Exercise instructions:
All lines of the records below that contain the word "white" must be listed.

Given information:
******************************

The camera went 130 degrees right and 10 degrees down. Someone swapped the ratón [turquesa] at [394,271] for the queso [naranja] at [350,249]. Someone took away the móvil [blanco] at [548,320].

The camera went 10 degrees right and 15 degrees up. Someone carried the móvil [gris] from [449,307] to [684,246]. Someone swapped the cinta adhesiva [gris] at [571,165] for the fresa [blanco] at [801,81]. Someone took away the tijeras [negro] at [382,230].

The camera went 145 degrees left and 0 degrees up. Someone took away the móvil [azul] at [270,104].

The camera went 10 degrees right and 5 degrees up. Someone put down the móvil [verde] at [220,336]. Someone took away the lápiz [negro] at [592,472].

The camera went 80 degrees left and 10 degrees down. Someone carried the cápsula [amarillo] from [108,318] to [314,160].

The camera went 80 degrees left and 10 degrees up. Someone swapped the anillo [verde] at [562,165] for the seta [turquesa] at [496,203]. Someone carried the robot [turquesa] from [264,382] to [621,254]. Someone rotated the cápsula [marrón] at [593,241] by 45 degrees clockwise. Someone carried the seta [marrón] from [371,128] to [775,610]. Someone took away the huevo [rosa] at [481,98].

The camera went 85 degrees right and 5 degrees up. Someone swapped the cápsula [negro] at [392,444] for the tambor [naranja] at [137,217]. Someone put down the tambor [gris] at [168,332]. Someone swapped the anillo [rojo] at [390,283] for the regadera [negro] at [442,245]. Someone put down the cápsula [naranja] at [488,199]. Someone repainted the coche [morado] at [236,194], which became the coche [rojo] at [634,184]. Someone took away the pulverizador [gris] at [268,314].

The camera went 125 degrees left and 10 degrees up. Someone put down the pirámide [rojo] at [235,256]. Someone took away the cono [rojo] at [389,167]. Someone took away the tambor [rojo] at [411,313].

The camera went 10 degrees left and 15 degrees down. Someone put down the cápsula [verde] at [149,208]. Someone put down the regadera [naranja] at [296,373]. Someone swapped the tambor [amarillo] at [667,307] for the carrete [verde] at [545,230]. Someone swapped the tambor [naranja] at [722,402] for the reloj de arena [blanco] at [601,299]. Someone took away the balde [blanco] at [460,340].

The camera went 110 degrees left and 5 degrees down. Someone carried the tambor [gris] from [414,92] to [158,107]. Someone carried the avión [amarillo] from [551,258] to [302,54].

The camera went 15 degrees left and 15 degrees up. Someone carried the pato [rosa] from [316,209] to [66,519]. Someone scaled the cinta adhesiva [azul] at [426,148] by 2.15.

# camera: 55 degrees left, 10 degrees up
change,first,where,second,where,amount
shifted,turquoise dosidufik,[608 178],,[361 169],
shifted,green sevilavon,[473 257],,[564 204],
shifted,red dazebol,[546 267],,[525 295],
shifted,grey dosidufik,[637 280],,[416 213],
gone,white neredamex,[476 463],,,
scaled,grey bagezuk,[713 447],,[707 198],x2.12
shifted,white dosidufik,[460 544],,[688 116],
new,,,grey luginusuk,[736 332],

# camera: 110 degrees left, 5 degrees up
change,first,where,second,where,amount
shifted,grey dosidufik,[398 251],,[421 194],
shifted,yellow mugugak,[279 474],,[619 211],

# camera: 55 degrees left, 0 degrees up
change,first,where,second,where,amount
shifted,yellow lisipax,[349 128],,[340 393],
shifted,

******************************

Response area:
gone,white neredamex,[476 463],,,
shifted,white dosidufik,[460 544],,[688 116],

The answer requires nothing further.